Given records:
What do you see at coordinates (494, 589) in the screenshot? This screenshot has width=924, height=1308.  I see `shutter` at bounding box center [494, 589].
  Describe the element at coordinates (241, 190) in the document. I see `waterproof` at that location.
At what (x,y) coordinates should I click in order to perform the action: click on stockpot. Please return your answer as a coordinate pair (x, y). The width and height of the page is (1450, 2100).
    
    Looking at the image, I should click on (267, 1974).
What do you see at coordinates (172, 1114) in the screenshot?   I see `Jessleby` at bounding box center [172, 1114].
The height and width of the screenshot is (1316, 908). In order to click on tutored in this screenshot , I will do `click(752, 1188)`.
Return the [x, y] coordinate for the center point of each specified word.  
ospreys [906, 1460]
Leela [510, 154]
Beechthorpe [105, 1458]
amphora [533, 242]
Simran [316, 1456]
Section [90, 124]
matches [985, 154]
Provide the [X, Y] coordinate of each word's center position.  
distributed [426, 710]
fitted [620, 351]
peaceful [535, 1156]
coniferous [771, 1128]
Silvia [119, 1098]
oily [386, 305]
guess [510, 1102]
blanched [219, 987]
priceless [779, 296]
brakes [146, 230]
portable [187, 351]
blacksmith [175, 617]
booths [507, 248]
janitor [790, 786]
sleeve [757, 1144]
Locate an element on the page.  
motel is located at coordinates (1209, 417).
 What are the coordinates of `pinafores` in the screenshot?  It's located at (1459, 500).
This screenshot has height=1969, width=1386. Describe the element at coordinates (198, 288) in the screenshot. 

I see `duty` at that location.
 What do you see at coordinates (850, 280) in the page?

Exercise description:
Reproduce every one of the records above word for word, line by line, with nothing changed.

Response to this exercise:
What do you see at coordinates (494, 589) in the screenshot? This screenshot has width=924, height=1308.  I see `shutter` at bounding box center [494, 589].
  Describe the element at coordinates (241, 190) in the document. I see `waterproof` at that location.
At what (x,y) coordinates should I click in order to perform the action: click on stockpot. Please return your answer as a coordinate pair (x, y). The width and height of the page is (1450, 2100).
    
    Looking at the image, I should click on (267, 1974).
What do you see at coordinates (172, 1114) in the screenshot?   I see `Jessleby` at bounding box center [172, 1114].
The height and width of the screenshot is (1316, 908). In order to click on tutored in this screenshot , I will do `click(752, 1188)`.
Return the [x, y] coordinate for the center point of each specified word.  
ospreys [906, 1460]
Leela [510, 154]
Beechthorpe [105, 1458]
amphora [533, 242]
Simran [316, 1456]
Section [90, 124]
matches [985, 154]
Provide the [X, Y] coordinate of each word's center position.  
distributed [426, 710]
fitted [620, 351]
peaceful [535, 1156]
coniferous [771, 1128]
Silvia [119, 1098]
oily [386, 305]
guess [510, 1102]
blanched [219, 987]
priceless [779, 296]
brakes [146, 230]
portable [187, 351]
blacksmith [175, 617]
booths [507, 248]
janitor [790, 786]
sleeve [757, 1144]
Locate an element on the page.  
motel is located at coordinates (1209, 417).
 What are the coordinates of `pinafores` in the screenshot?  It's located at (1459, 500).
This screenshot has height=1969, width=1386. Describe the element at coordinates (198, 288) in the screenshot. 

I see `duty` at that location.
 What do you see at coordinates (850, 280) in the page?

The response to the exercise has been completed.